Records from a collection
········

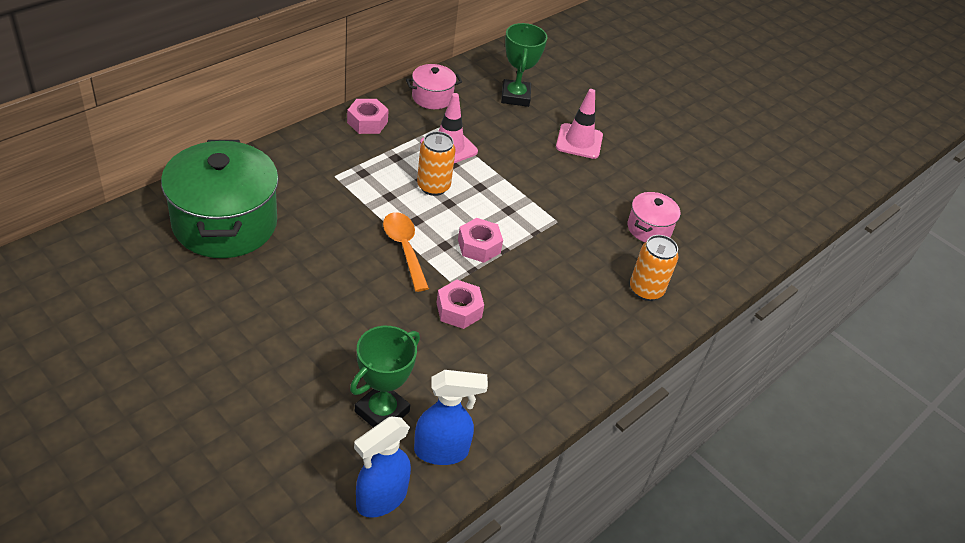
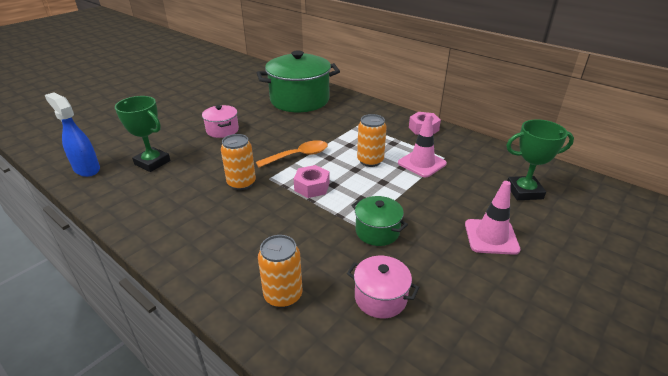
camera: 90 degrees right, 10 degrees down
(432, 97) = (478, 150): pink pot -> pink pot (222, 130)
(442, 451) = (114, 187): blue spray bottle -> none
(459, 310) = (241, 183): pink nut -> orange can
(564, 211) = (377, 231): none -> green pot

········

- **Task details**: Only the lines from the one with "(442, 451) = (114, 187): blue" through the final line above belong in the answer, each reproduced word for word.

- **Response to the task**:
(442, 451) = (114, 187): blue spray bottle -> none
(459, 310) = (241, 183): pink nut -> orange can
(564, 211) = (377, 231): none -> green pot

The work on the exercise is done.